──────── Supplied data
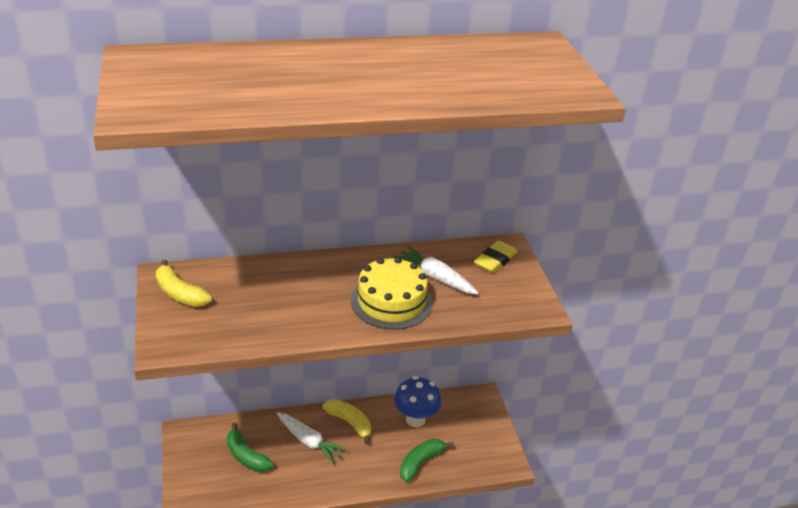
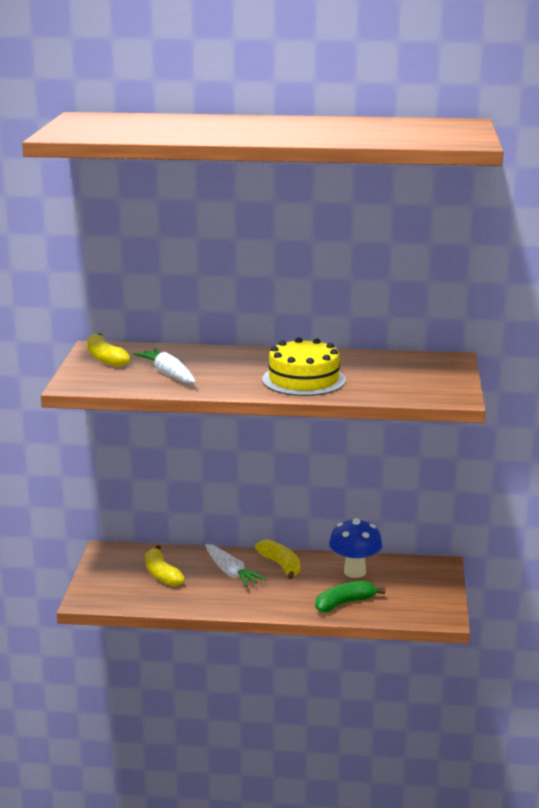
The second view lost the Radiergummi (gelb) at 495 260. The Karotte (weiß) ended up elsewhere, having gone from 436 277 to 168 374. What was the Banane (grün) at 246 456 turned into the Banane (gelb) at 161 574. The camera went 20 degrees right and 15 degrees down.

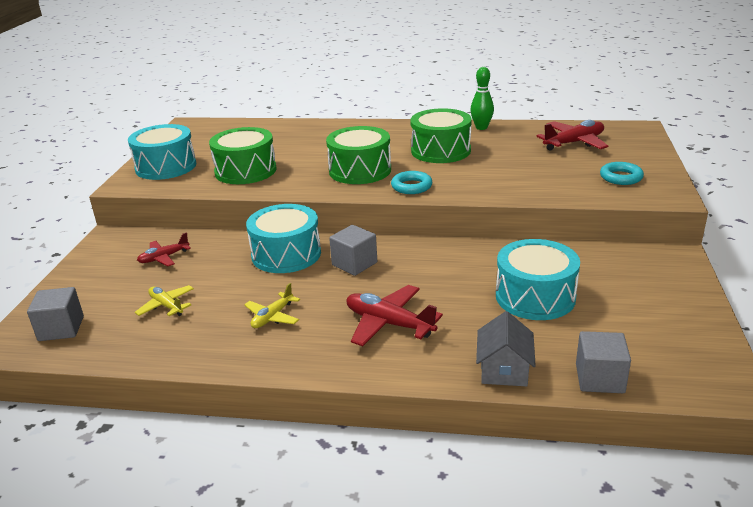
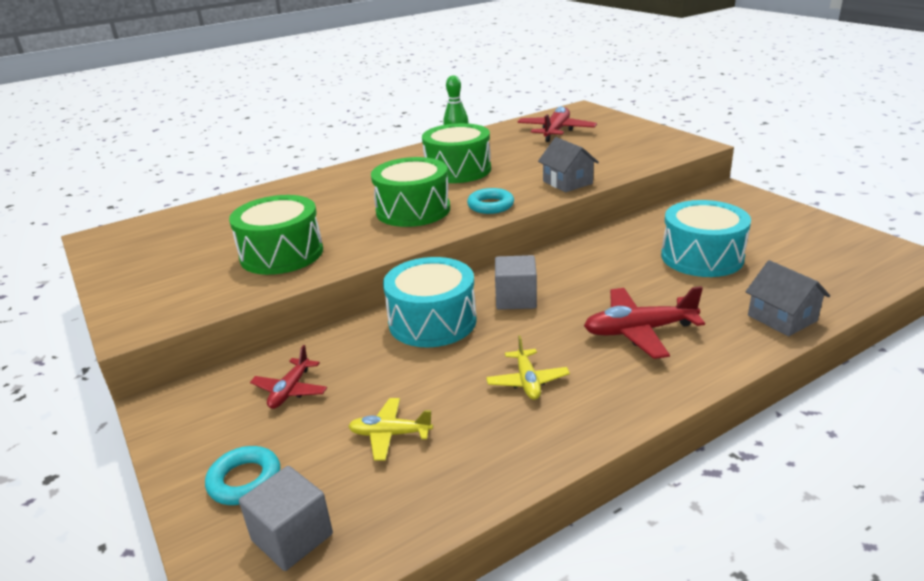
The second view lost the Trommel (türkis) at 166 167. The second view lost the Kubus (grau) at 599 378. The second view gained the Haus (grau) at 567 182. The Ring (türkis) ended up elsewhere, having gone from 621 177 to 245 480. The camera went 40 degrees left and 0 degrees up.

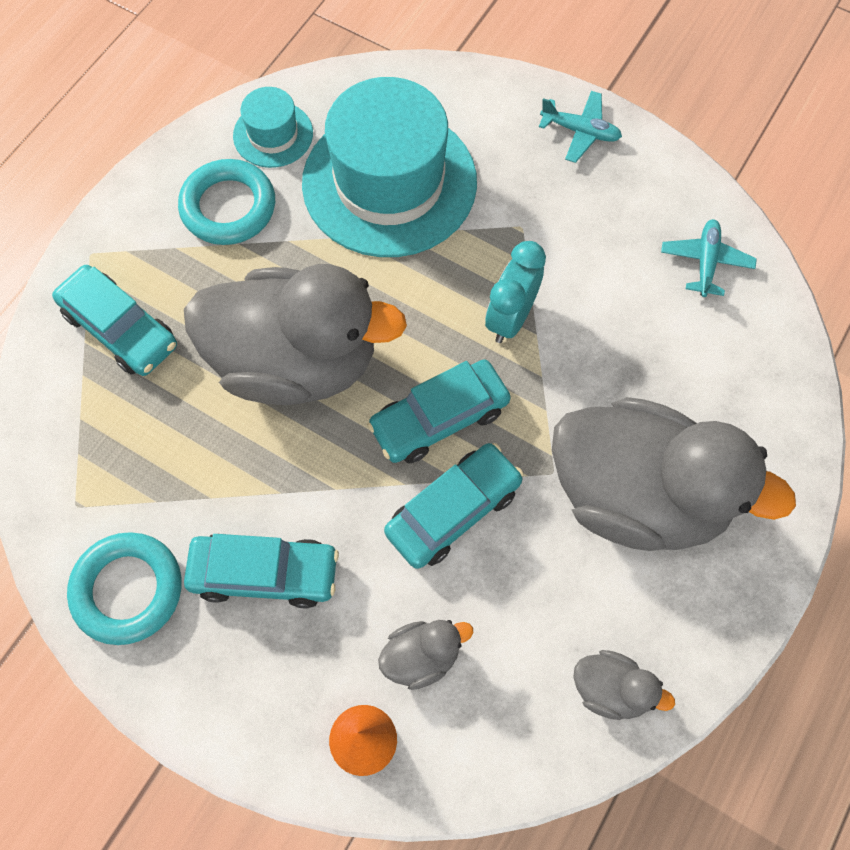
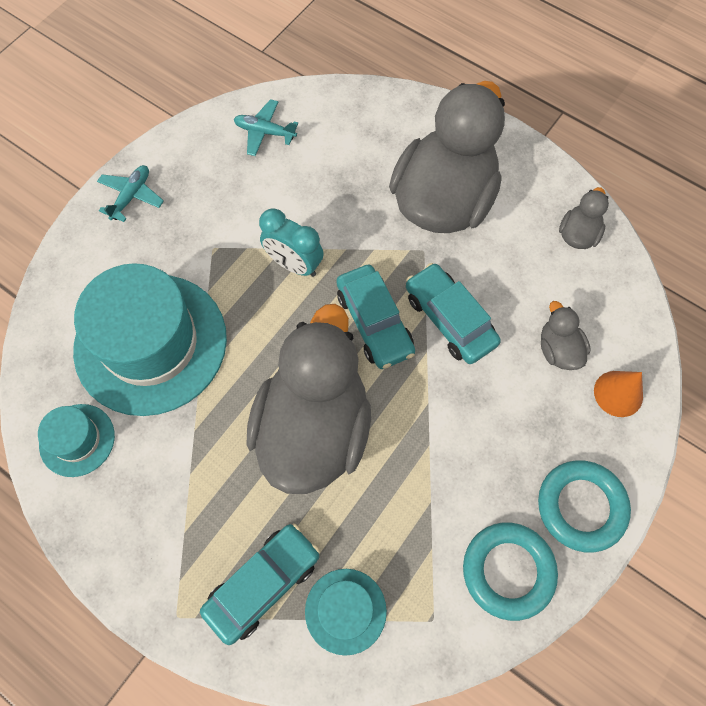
The second view lost the Auto (türkis) at 264 574. The second view gained the Hut (türkis) at 345 611. The Ring (türkis) ended up elsewhere, having gone from 228 207 to 581 507. The camera went 85 degrees left and 0 degrees up.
────────────────
▶ _Your objective_: Would you please give the material above again, unchanged but without pictures?

▶ _Problem solution_:
The second view lost the Radiergummi (gelb) at 495 260. The Karotte (weiß) ended up elsewhere, having gone from 436 277 to 168 374. What was the Banane (grün) at 246 456 turned into the Banane (gelb) at 161 574. The camera went 20 degrees right and 15 degrees down.

The second view lost the Trommel (türkis) at 166 167. The second view lost the Kubus (grau) at 599 378. The second view gained the Haus (grau) at 567 182. The Ring (türkis) ended up elsewhere, having gone from 621 177 to 245 480. The camera went 40 degrees left and 0 degrees up.

The second view lost the Auto (türkis) at 264 574. The second view gained the Hut (türkis) at 345 611. The Ring (türkis) ended up elsewhere, having gone from 228 207 to 581 507. The camera went 85 degrees left and 0 degrees up.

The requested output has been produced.